Brief: All lines from the one with "U201 pin out: N_6 -> N_4" to the end of the entries below must be written out exactly. Leave out any other line.

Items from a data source

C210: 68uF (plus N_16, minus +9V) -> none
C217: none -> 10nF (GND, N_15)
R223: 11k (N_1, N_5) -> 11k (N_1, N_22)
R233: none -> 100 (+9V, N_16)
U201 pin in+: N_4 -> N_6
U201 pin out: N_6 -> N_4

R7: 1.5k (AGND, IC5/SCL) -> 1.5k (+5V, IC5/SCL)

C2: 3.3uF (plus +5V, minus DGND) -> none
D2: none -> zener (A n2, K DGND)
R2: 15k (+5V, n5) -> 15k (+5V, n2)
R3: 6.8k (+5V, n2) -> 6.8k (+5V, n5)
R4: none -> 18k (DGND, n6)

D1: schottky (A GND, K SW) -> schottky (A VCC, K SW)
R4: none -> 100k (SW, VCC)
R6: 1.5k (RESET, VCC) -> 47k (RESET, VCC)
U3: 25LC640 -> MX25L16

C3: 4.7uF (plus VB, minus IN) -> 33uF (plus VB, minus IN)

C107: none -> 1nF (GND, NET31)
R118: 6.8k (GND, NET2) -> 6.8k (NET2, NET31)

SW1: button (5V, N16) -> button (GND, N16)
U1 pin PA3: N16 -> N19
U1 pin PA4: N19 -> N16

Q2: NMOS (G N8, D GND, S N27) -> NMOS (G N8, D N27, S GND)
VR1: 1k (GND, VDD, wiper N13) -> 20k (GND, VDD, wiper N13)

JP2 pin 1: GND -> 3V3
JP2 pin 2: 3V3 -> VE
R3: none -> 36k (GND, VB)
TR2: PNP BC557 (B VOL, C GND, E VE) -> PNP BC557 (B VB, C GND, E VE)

Answer to this task:
U201 pin out: N_6 -> N_4

R7: 1.5k (AGND, IC5/SCL) -> 1.5k (+5V, IC5/SCL)

C2: 3.3uF (plus +5V, minus DGND) -> none
D2: none -> zener (A n2, K DGND)
R2: 15k (+5V, n5) -> 15k (+5V, n2)
R3: 6.8k (+5V, n2) -> 6.8k (+5V, n5)
R4: none -> 18k (DGND, n6)

D1: schottky (A GND, K SW) -> schottky (A VCC, K SW)
R4: none -> 100k (SW, VCC)
R6: 1.5k (RESET, VCC) -> 47k (RESET, VCC)
U3: 25LC640 -> MX25L16

C3: 4.7uF (plus VB, minus IN) -> 33uF (plus VB, minus IN)

C107: none -> 1nF (GND, NET31)
R118: 6.8k (GND, NET2) -> 6.8k (NET2, NET31)

SW1: button (5V, N16) -> button (GND, N16)
U1 pin PA3: N16 -> N19
U1 pin PA4: N19 -> N16

Q2: NMOS (G N8, D GND, S N27) -> NMOS (G N8, D N27, S GND)
VR1: 1k (GND, VDD, wiper N13) -> 20k (GND, VDD, wiper N13)

JP2 pin 1: GND -> 3V3
JP2 pin 2: 3V3 -> VE
R3: none -> 36k (GND, VB)
TR2: PNP BC557 (B VOL, C GND, E VE) -> PNP BC557 (B VB, C GND, E VE)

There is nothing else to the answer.